-- What you will do --
Beginning at the line that includes "R37: 68 (FB, GND) -> 68 (GND, VC2)" in the entries below, print each line exactly as it appears, through the last one.

Top of Data extract

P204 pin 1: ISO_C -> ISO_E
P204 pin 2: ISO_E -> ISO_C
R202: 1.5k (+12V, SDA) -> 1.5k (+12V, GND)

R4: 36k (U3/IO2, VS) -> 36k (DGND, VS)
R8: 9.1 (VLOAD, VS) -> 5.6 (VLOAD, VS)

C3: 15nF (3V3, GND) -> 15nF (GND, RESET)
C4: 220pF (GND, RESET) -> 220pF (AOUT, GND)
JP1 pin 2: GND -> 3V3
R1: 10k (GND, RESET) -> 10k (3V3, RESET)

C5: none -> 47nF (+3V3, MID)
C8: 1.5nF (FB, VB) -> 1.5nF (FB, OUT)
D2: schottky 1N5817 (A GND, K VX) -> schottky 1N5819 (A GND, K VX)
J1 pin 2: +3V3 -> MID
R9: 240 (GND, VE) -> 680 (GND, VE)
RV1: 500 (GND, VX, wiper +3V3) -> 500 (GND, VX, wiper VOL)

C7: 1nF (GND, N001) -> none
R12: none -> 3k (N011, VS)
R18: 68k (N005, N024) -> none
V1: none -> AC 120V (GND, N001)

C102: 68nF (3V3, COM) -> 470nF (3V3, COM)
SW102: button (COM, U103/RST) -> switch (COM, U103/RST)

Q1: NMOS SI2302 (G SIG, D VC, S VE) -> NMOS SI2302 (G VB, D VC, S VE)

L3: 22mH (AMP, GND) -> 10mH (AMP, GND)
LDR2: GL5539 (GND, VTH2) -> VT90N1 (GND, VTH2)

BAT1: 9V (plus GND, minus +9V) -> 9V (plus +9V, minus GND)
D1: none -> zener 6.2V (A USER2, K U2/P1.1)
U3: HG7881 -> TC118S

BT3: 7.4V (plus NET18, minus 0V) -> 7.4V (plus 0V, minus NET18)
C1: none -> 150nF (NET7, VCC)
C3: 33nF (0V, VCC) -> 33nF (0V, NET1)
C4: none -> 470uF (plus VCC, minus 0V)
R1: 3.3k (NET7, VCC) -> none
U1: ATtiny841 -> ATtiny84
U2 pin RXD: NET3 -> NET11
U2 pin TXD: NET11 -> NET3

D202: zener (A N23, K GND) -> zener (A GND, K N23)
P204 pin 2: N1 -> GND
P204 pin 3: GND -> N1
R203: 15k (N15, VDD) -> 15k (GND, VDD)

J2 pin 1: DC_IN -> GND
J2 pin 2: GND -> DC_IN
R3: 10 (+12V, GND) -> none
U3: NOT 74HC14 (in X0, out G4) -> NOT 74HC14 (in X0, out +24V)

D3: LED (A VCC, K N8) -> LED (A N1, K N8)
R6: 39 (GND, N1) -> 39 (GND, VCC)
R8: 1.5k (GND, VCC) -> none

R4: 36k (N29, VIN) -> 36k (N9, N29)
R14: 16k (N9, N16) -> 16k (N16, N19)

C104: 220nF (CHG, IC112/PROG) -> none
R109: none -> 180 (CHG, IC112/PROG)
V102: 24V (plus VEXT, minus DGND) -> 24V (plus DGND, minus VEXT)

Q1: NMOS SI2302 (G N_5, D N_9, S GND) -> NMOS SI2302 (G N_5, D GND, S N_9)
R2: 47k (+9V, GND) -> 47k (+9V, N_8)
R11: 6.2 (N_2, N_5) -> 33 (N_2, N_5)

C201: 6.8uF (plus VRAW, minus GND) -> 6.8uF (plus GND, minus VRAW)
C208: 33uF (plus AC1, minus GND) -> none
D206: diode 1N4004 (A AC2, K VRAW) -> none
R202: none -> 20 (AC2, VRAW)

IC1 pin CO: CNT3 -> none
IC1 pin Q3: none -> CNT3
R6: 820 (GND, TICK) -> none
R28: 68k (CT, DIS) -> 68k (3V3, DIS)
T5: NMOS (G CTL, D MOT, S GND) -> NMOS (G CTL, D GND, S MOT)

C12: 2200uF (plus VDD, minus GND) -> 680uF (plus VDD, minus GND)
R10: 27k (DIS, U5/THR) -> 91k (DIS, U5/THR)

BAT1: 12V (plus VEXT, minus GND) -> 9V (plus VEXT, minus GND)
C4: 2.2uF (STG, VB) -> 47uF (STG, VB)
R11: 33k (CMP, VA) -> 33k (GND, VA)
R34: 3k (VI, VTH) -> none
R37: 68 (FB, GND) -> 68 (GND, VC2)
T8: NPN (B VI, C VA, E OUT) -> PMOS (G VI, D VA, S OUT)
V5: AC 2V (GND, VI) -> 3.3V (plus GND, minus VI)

Bottom of Data extract

-- Task solution --
R37: 68 (FB, GND) -> 68 (GND, VC2)
T8: NPN (B VI, C VA, E OUT) -> PMOS (G VI, D VA, S OUT)
V5: AC 2V (GND, VI) -> 3.3V (plus GND, minus VI)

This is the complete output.